[Problem details]
The pictures are to be left out when the listing below is reproduced word for word.

[Supplied material]
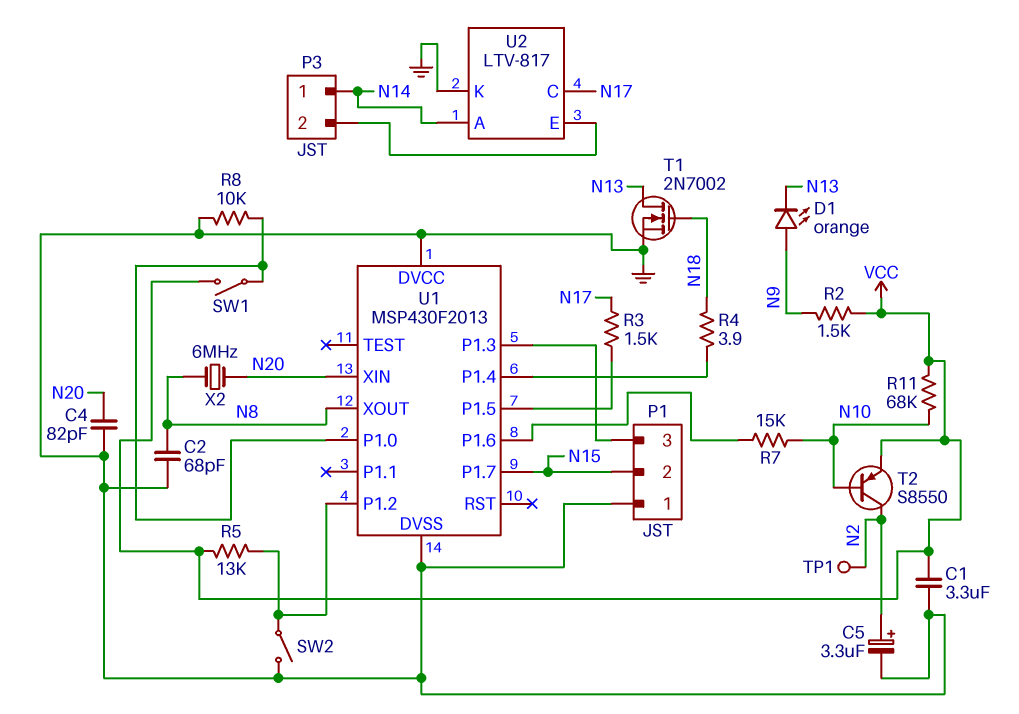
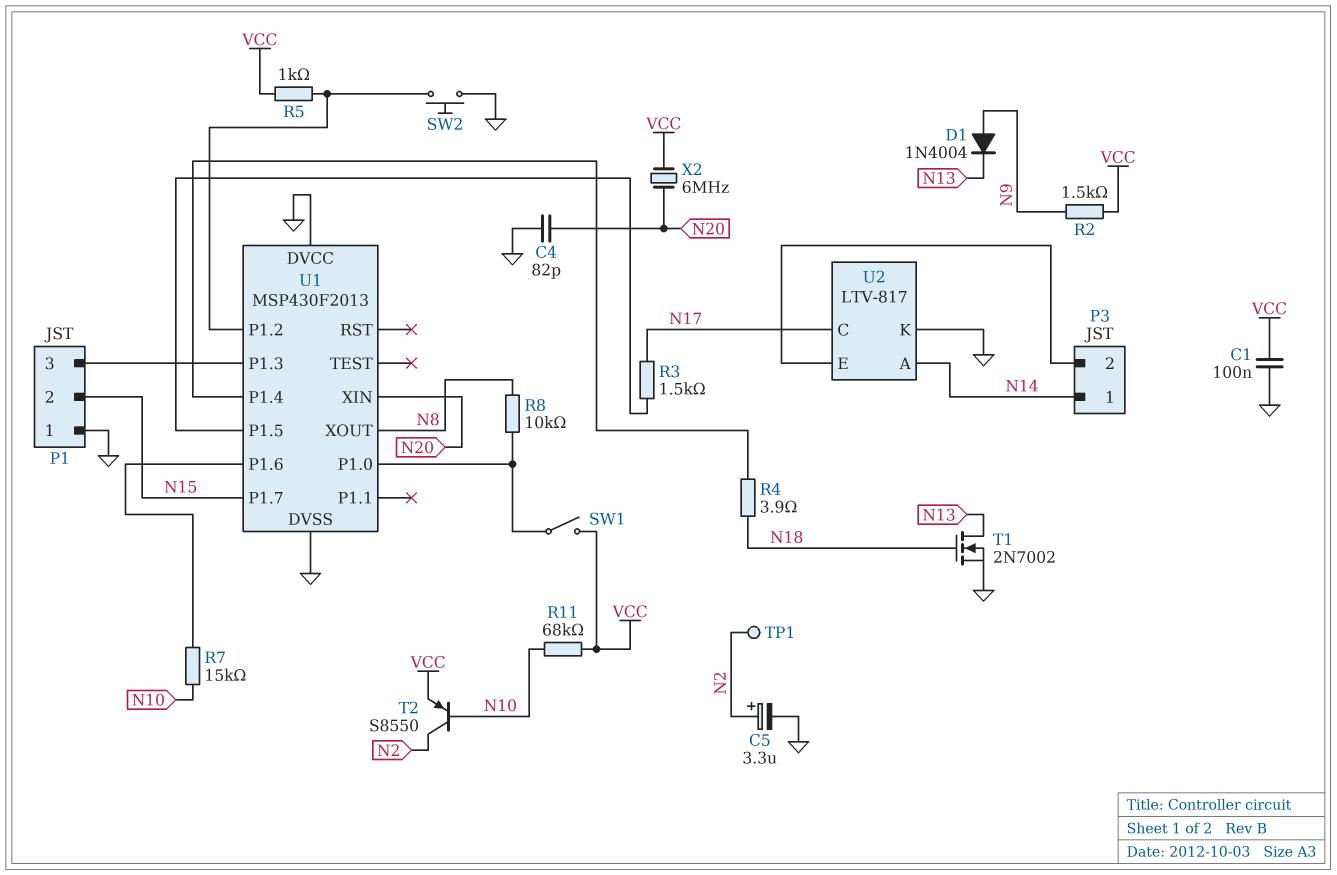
C1: 3.3uF (GND, VCC) -> 100nF (GND, VCC)
C2: 68pF (GND, N8) -> none
D1: LED orange (A N9, K N13) -> diode 1N4004 (A N9, K N13)
R5: 13k (U1/P1.2, VCC) -> 1k (U1/P1.2, VCC)
R8: 10k (GND, U1/P1.0) -> 10k (N8, U1/P1.0)
SW2: switch (GND, U1/P1.2) -> button (GND, U1/P1.2)
X2: 6MHz (N8, N20) -> 6MHz (N20, VCC)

[Response below]
C1: 3.3uF (GND, VCC) -> 100nF (GND, VCC)
C2: 68pF (GND, N8) -> none
D1: LED orange (A N9, K N13) -> diode 1N4004 (A N9, K N13)
R5: 13k (U1/P1.2, VCC) -> 1k (U1/P1.2, VCC)
R8: 10k (GND, U1/P1.0) -> 10k (N8, U1/P1.0)
SW2: switch (GND, U1/P1.2) -> button (GND, U1/P1.2)
X2: 6MHz (N8, N20) -> 6MHz (N20, VCC)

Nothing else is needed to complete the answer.